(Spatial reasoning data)
-*-
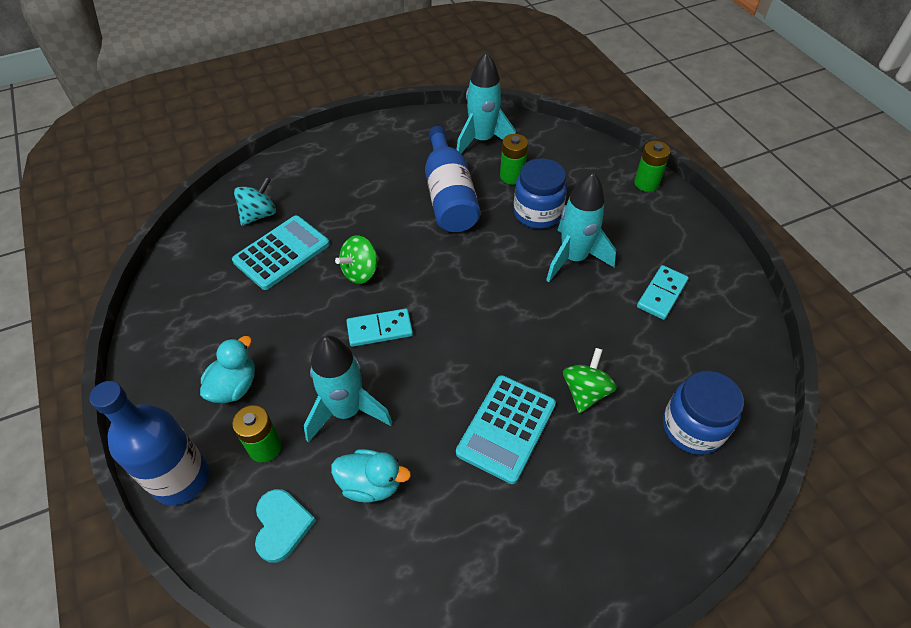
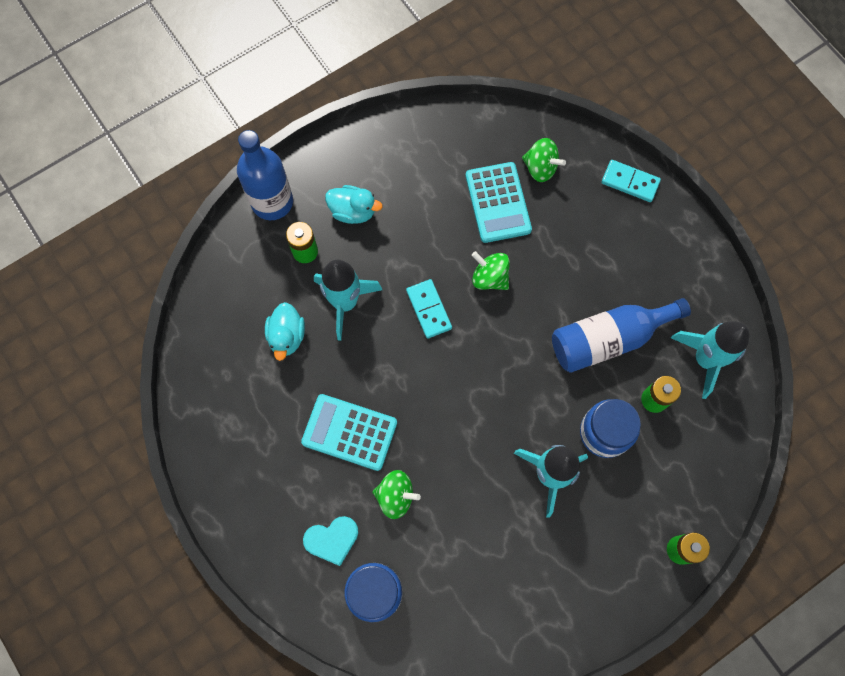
camera: 80 degrees right, 20 degrees up
(259, 214) = (540, 168): turquoise spinning top -> green spinning top
(281, 253) = (498, 203): turquoise calculator -> turquoise calculator turned 45 degrees clockwise
(281, 525) = (247, 282): turquoise heart -> turquoise heart (332, 540)
(661, 294) = (521, 566): turquoise domino -> turquoise domino (630, 182)

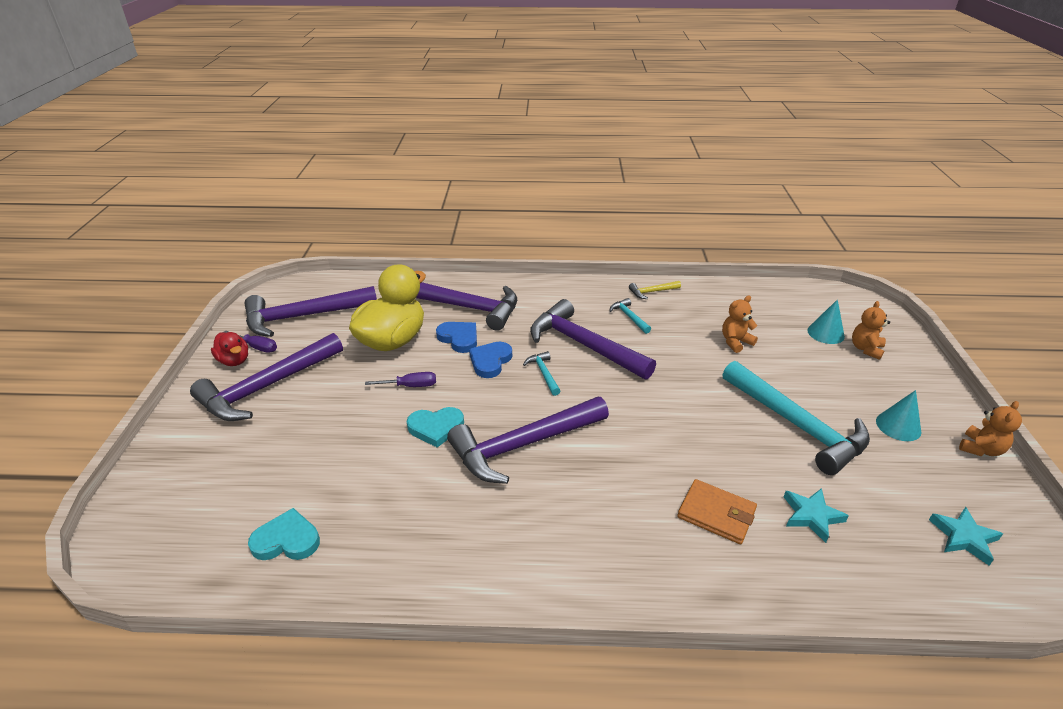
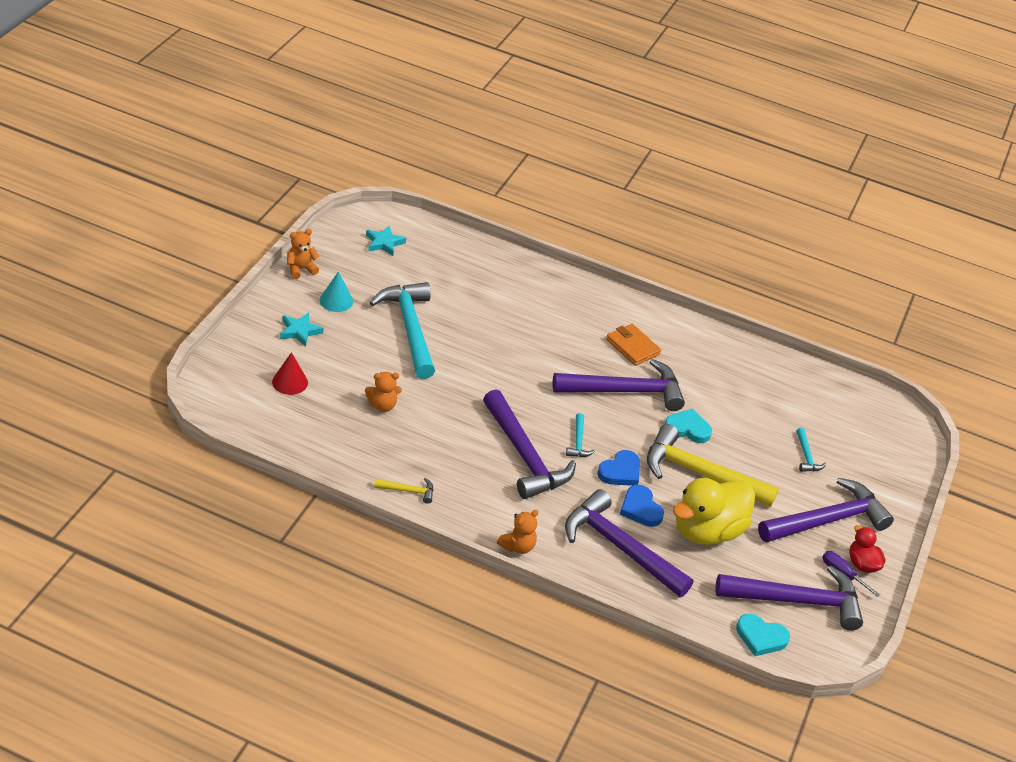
camera: 165 degrees left, 5 degrees up
(287, 540) = (802, 392): turquoise heart -> turquoise heart (761, 637)
(410, 386) = (699, 473): purple screwdriver -> yellow hammer
(629, 317) = (458, 470): turquoise hammer -> turquoise hammer (806, 456)
(716, 514) = (521, 306): orange wallet -> orange wallet (633, 347)
(811, 516) = (462, 283): turquoise star -> turquoise star (300, 331)
(825, 333) = (290, 382): turquoise cone -> red cone
(866, 349) = (275, 356): orange teddy bear -> orange teddy bear (517, 546)

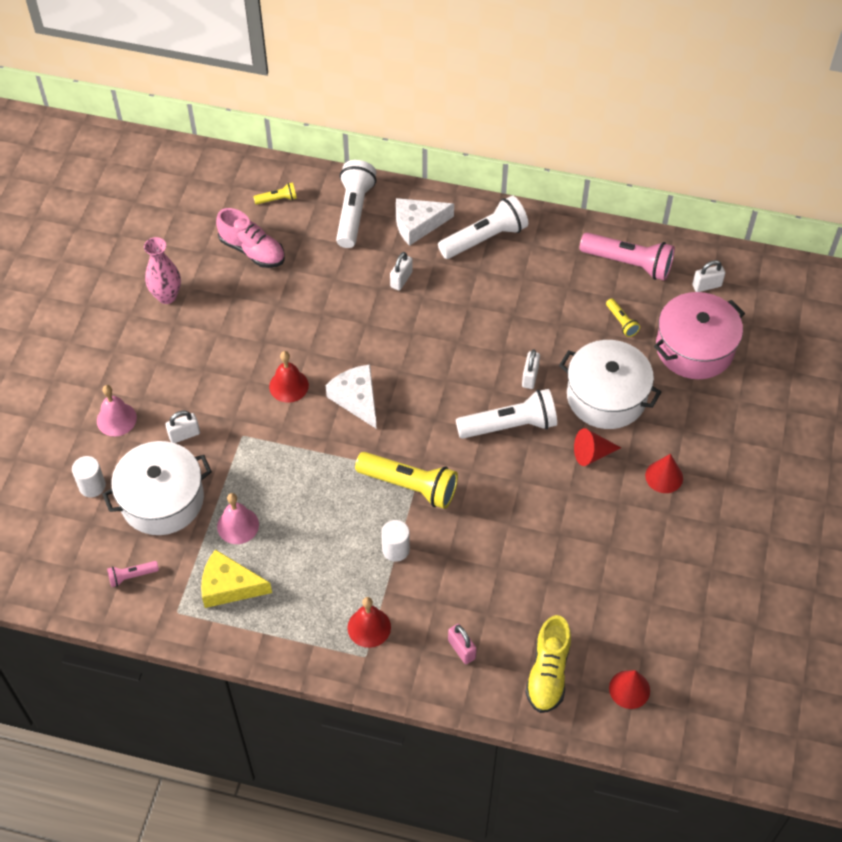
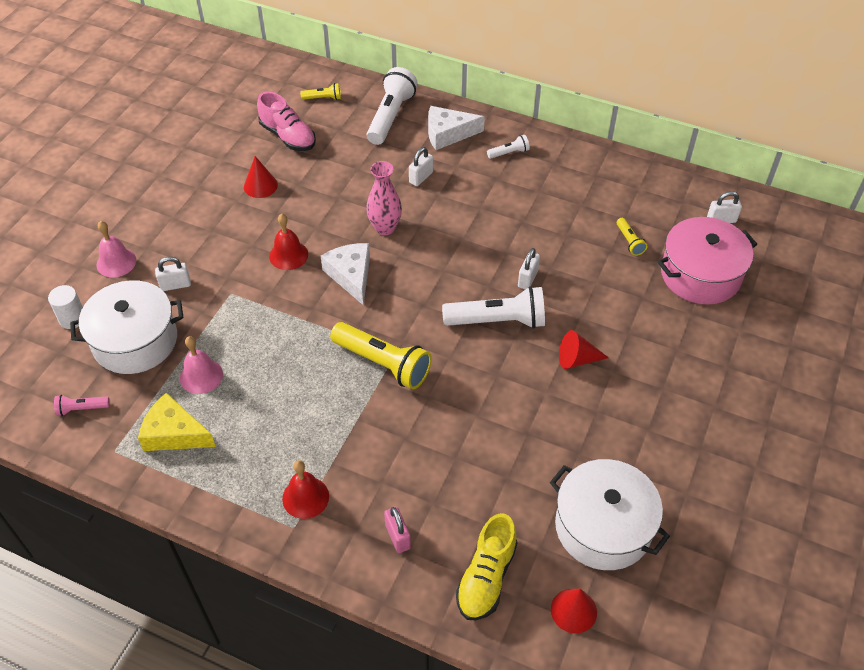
camera: 10 degrees right, 5 degrees down
(167, 296) = (198, 164): pink vase -> pink vase (385, 228)
(395, 549) = (353, 423): white cylinder -> none
(485, 238) = (509, 153): white flashlight -> white flashlight, size x0.48
(606, 396) = (602, 307): white pot -> white pot (603, 527)
(628, 263) = (645, 191): pink flashlight -> none
(664, 476) = (649, 392): red cone -> red cone (260, 186)

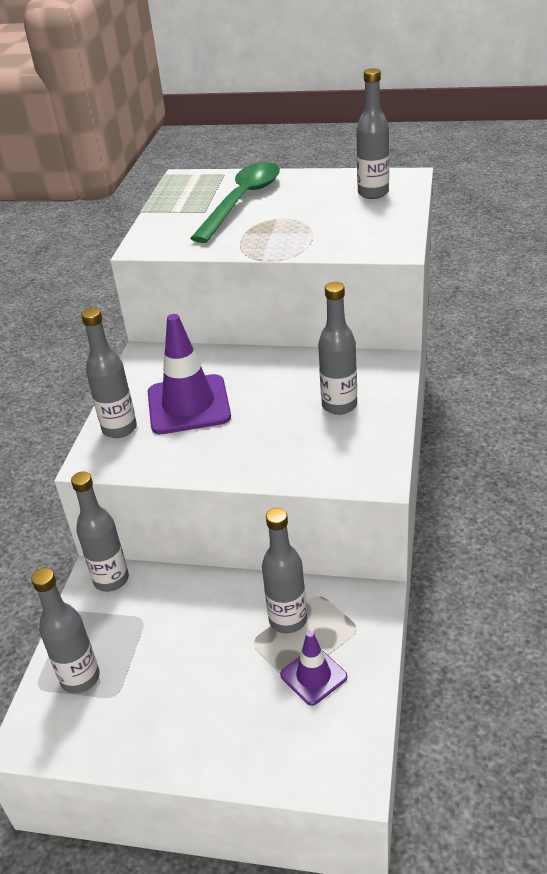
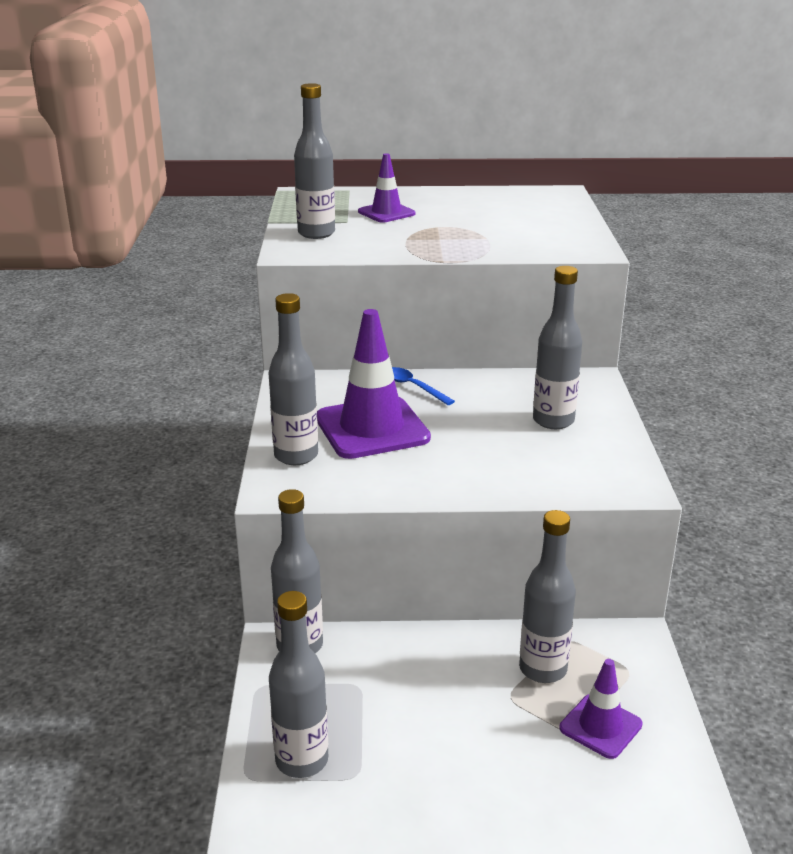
camera: 15 degrees left, 10 degrees down
(239, 364) = (413, 387): none -> blue spoon
(242, 201) = (386, 213): green spoon -> purple traffic cone
(373, 193) = (533, 205): grey bottle -> grey bottle (316, 233)

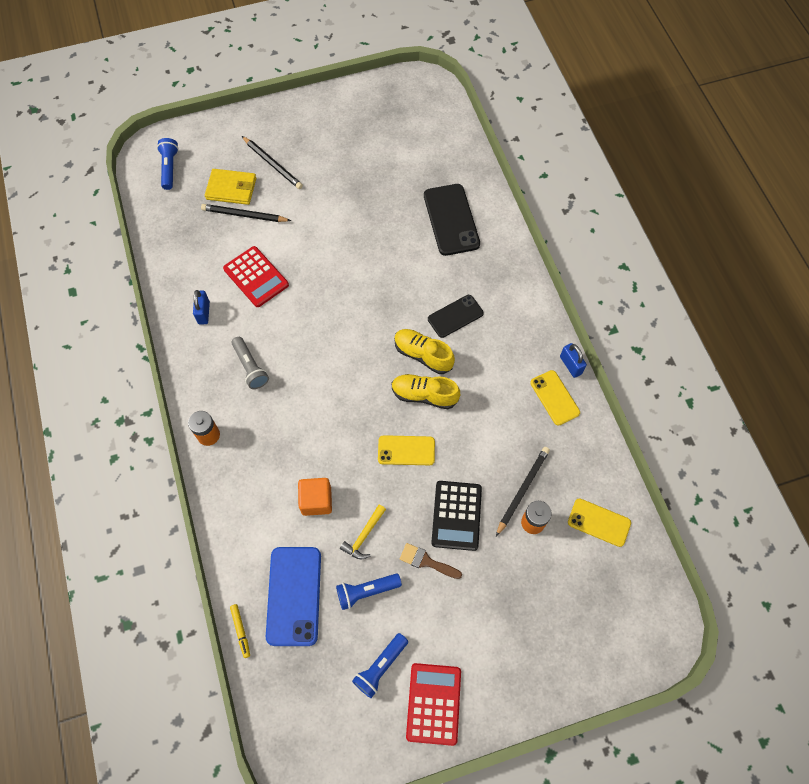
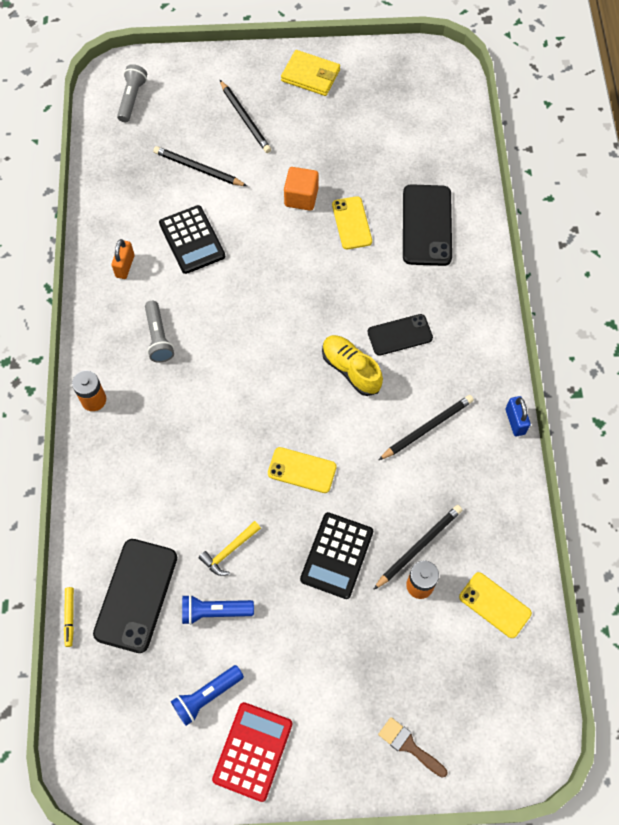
camera: 15 degrees right, 0 degrees up
(169, 168) = (132, 99): blue flashlight -> grey flashlight
(204, 313) = (125, 266): blue padlock -> orange padlock
(231, 189) = (192, 136): yellow wallet -> yellow wallet (310, 75)
(256, 277) = (192, 240): red calculator -> black calculator
(294, 595) = (136, 595): blue phone -> black phone
(316, 500) = (188, 500): orange cube -> orange cube (301, 197)
(424, 395) = (339, 414): yellow shoe -> none
(426, 561) = (289, 596): brown brush -> brown brush (409, 745)
(500, 389) = (427, 428): none -> black pencil
(554, 397) = (486, 453): yellow phone -> yellow phone (352, 223)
-*-
ACTION ITEM: How would the lines above read from the one with "(485, 238) = (509, 153): white" to the one with "camera: 15 degrees left, 10 degrees down", inclusive, with no pictures? Write them out exactly.

ANSWER SECTION:
(485, 238) = (509, 153): white flashlight -> white flashlight, size x0.48
(606, 396) = (602, 307): white pot -> white pot (603, 527)
(628, 263) = (645, 191): pink flashlight -> none
(664, 476) = (649, 392): red cone -> red cone (260, 186)

camera: 15 degrees left, 10 degrees down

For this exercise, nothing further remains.